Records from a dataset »
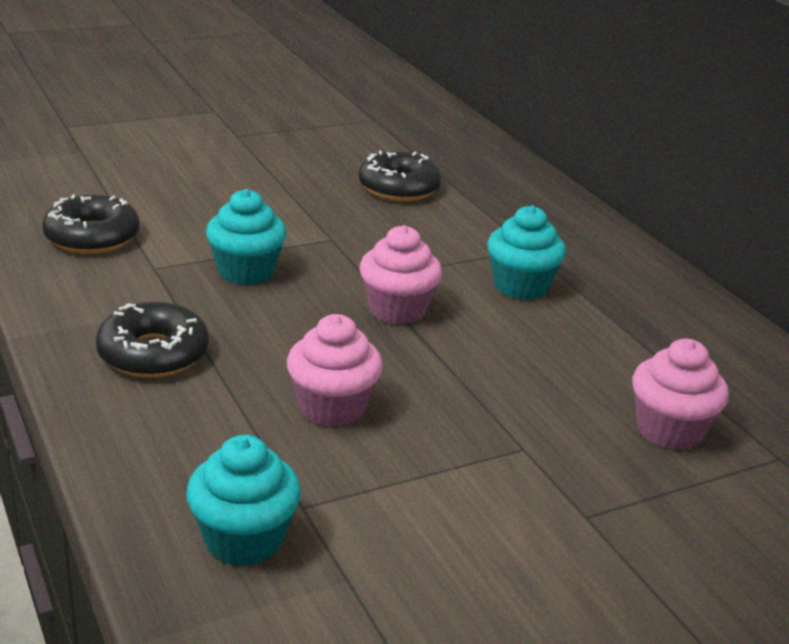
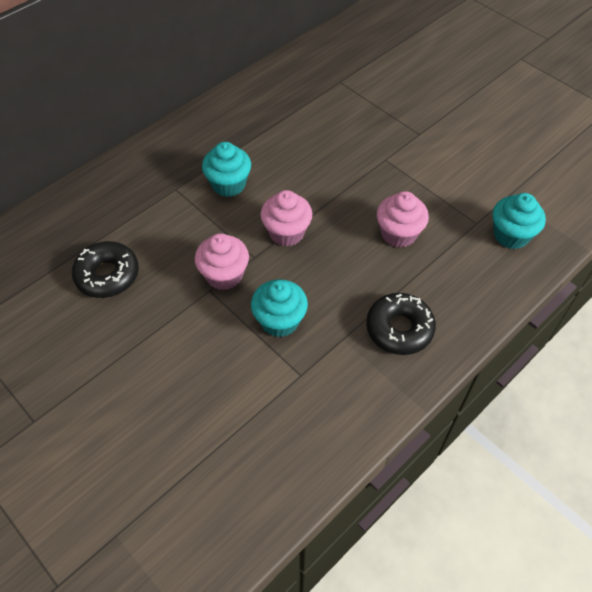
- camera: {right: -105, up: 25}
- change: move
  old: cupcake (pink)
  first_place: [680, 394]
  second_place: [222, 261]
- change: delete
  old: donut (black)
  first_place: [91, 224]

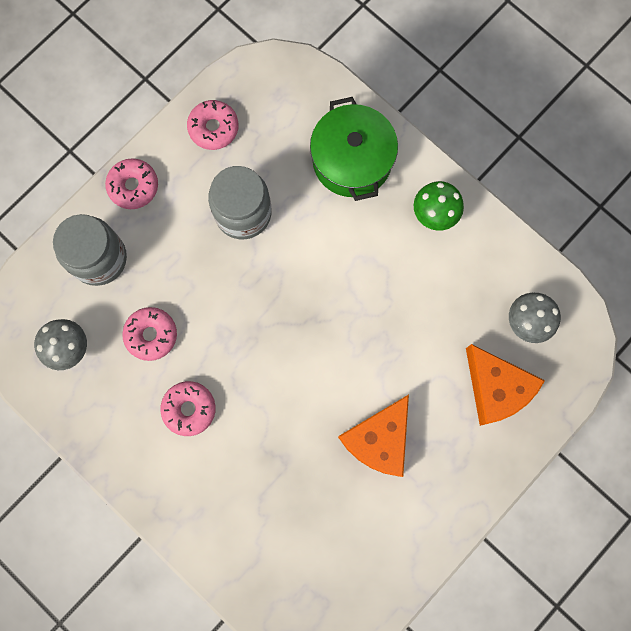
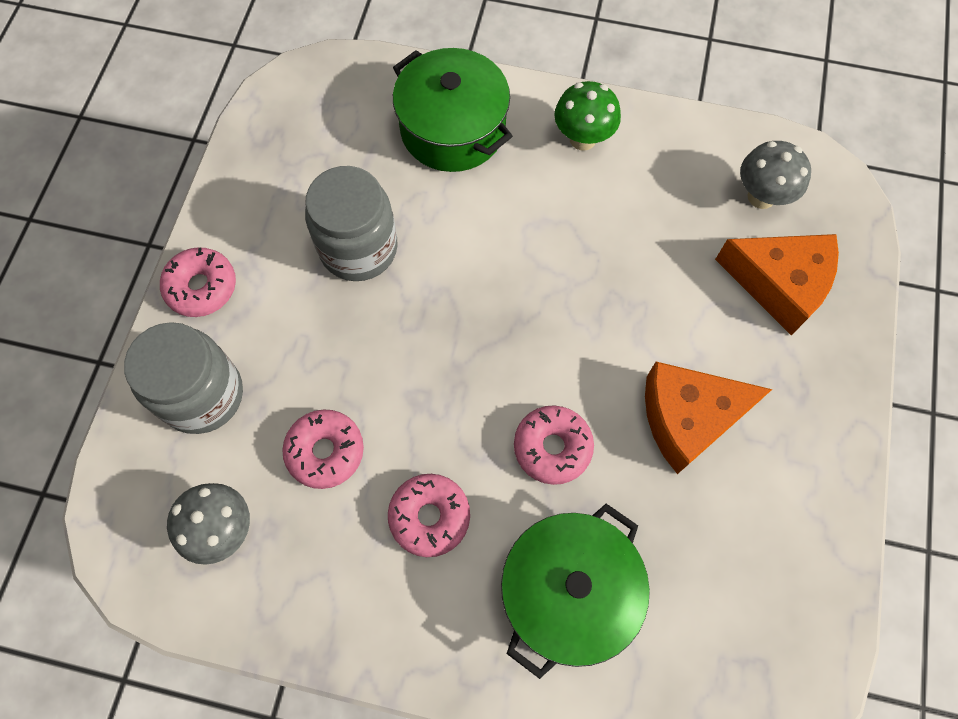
- camera: {right: -30, up: -10}
- change: insert
  new: pot (green)
  second_place: [575, 591]
- change: move
  old: donut (pink)
  first_place: [213, 125]
  second_place: [554, 445]
- change: rotate
  old: cheese (orange)
  first_place: [373, 436]
  second_place: [708, 418]
  degrees: 75

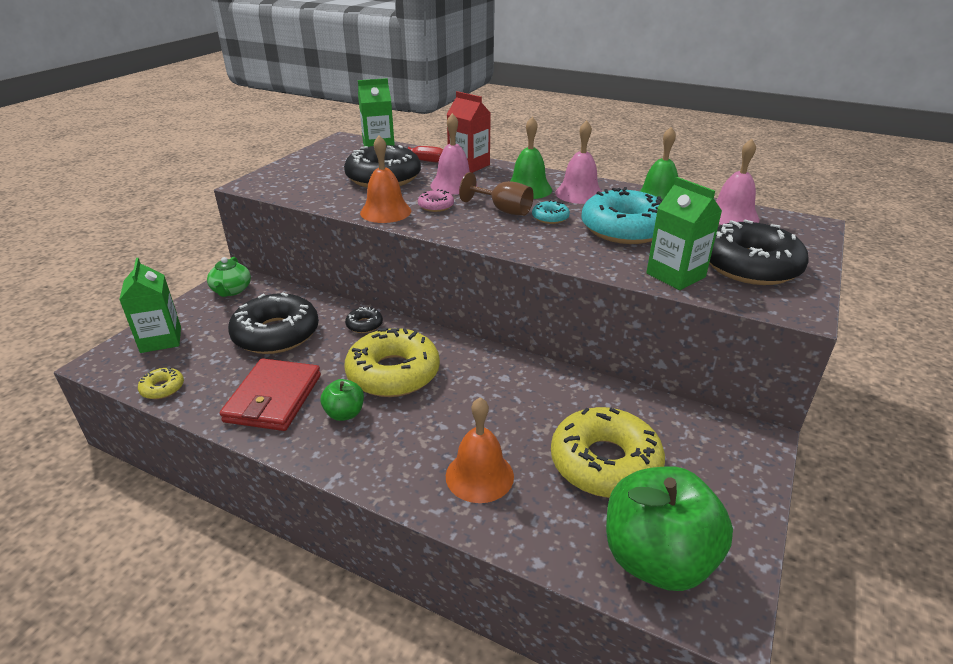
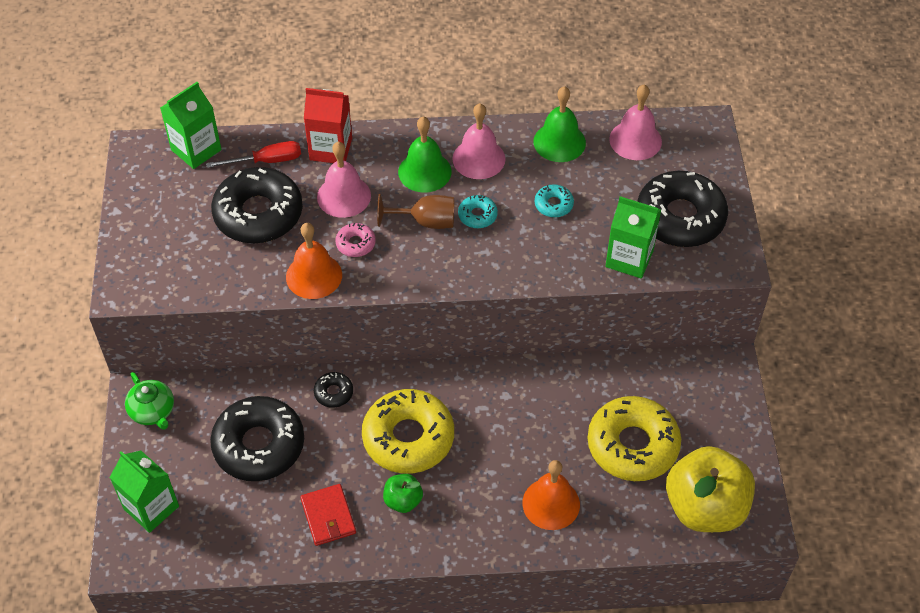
- camera: {right: -30, up: 20}
- change: resize
  old: wallet (red)
  first_place: [270, 394]
  second_place: [328, 515]
  factor: 0.65
- change: resize
  old: donut (turquoise)
  first_place: [622, 215]
  second_place: [554, 200]
  factor: 0.44
- change: recolor
  old: apple (green)
  new: apple (yellow)
  first_place: [669, 528]
  second_place: [710, 489]
- change: delete
  old: donut (yellow)
  first_place: [161, 383]

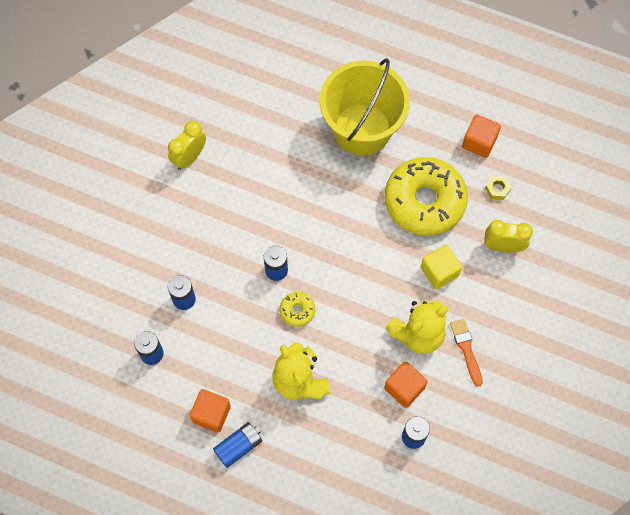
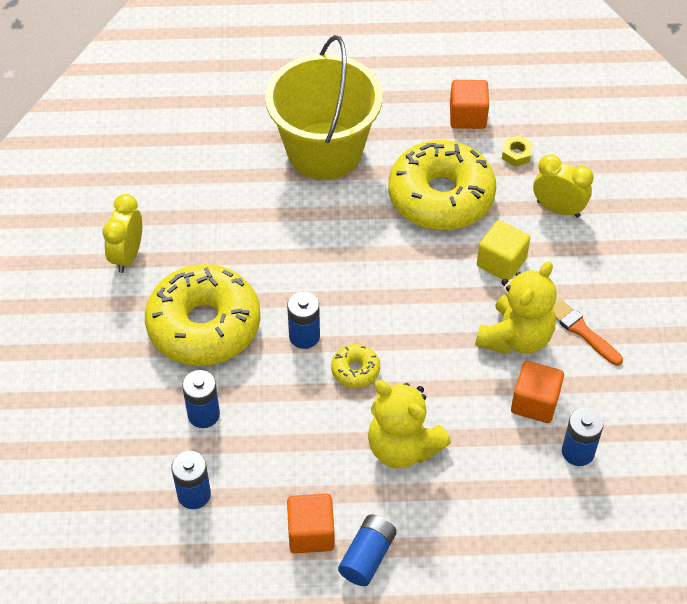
- camera: {right: -25, up: -15}
- change: insert
  new: donut (yellow)
  second_place: [203, 315]
- change: rotate
  old: clock (yellow)
  first_place: [509, 236]
  second_place: [563, 186]
  degrees: 45

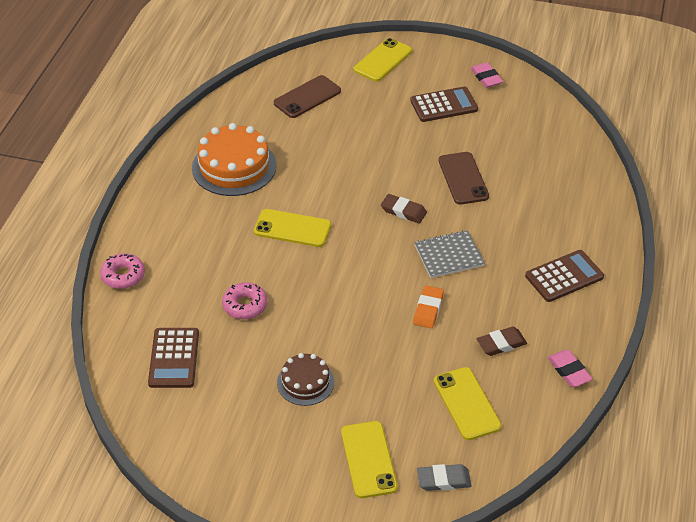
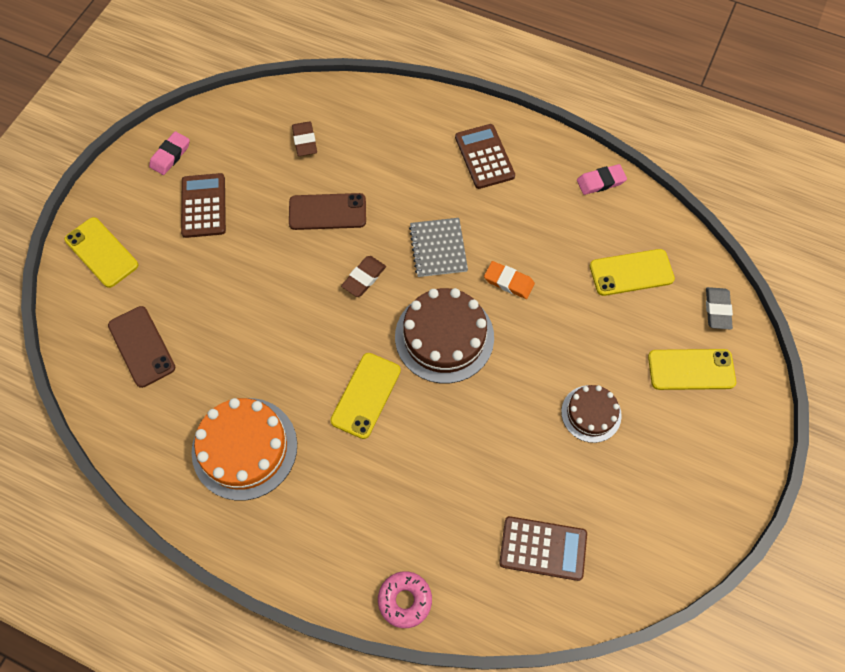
- camera: {right: -80, up: 20}
- change: rotate
  old: eraser (pink)
  first_place: [487, 75]
  second_place: [169, 153]
  degrees: -45
- change: move
  old: eraser (brown)
  first_place: [502, 341]
  second_place: [304, 138]
- change: insert
  new: cake (brown)
  second_place: [444, 335]
- change: delete
  old: donut (pink)
  first_place: [244, 300]

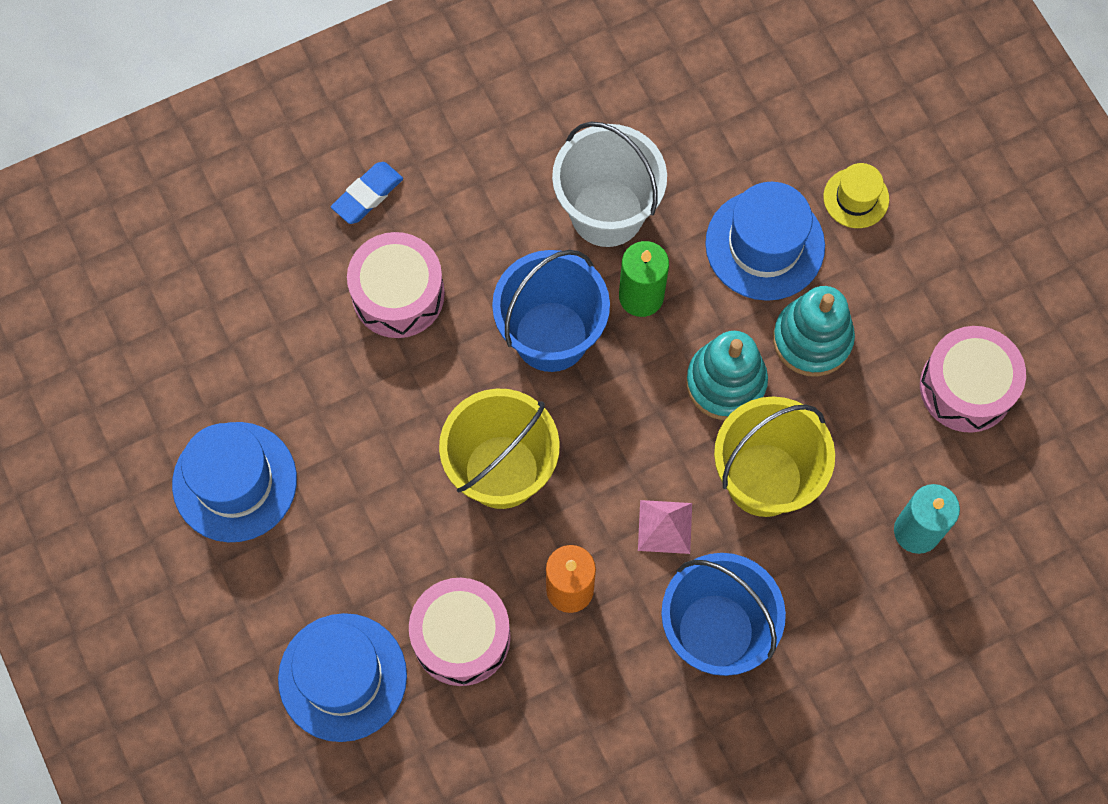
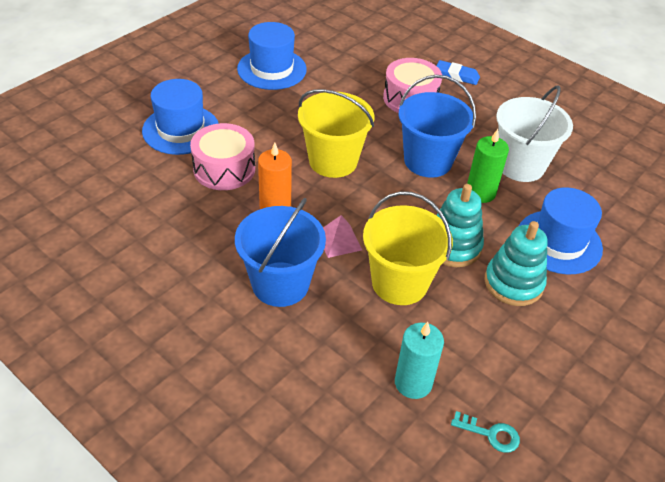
- camera: {right: 65, up: -25}
- change: insert
  new: key (turquoise)
  second_place: [485, 432]
- change: delete
  old: hat (yellow)
  first_place: [856, 195]
- change: delete
  old: drum (pink)
  first_place: [973, 379]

Exercise » Look through the entries. Copy out each line with "camera" in it.

Answer »
- camera: {right: -105, up: 25}
- camera: {right: -30, up: -10}
- camera: {right: -30, up: 20}
- camera: {right: -25, up: -15}
- camera: {right: -80, up: 20}
- camera: {right: 65, up: -25}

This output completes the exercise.